- [To do] Only lines containing "green" are wanted from the data below. Copy those lines.

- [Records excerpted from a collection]
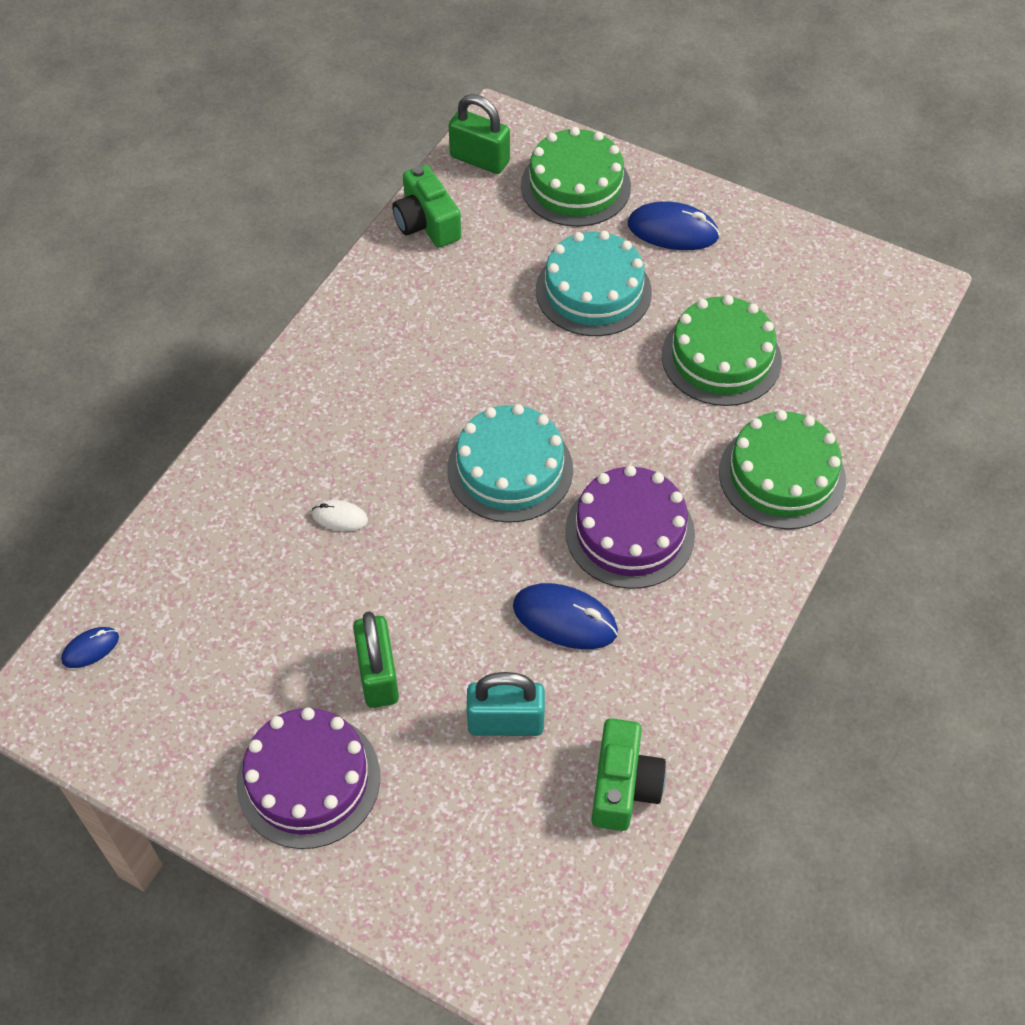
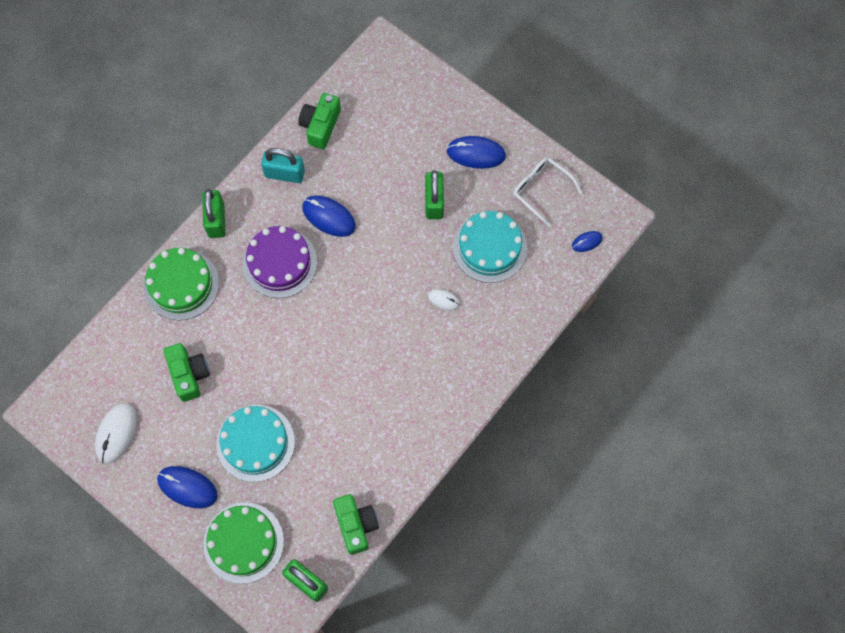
camera: 170 degrees left, 15 degrees up
(176, 728) = (541, 190): none -> white glasses
(308, 780) = (476, 153): purple cake -> blue mouse
(505, 722) = (372, 166): turquoise padlock -> turquoise padlock (284, 173)
(510, 469) = (339, 315): turquoise cake -> turquoise cake (489, 247)
(721, 358) = (189, 374): green cake -> green camera
(761, 583) = (216, 220): none -> green padlock
(798, 274) = (116, 433): none -> white mouse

- [Expected answer]
(721, 358) = (189, 374): green cake -> green camera
(761, 583) = (216, 220): none -> green padlock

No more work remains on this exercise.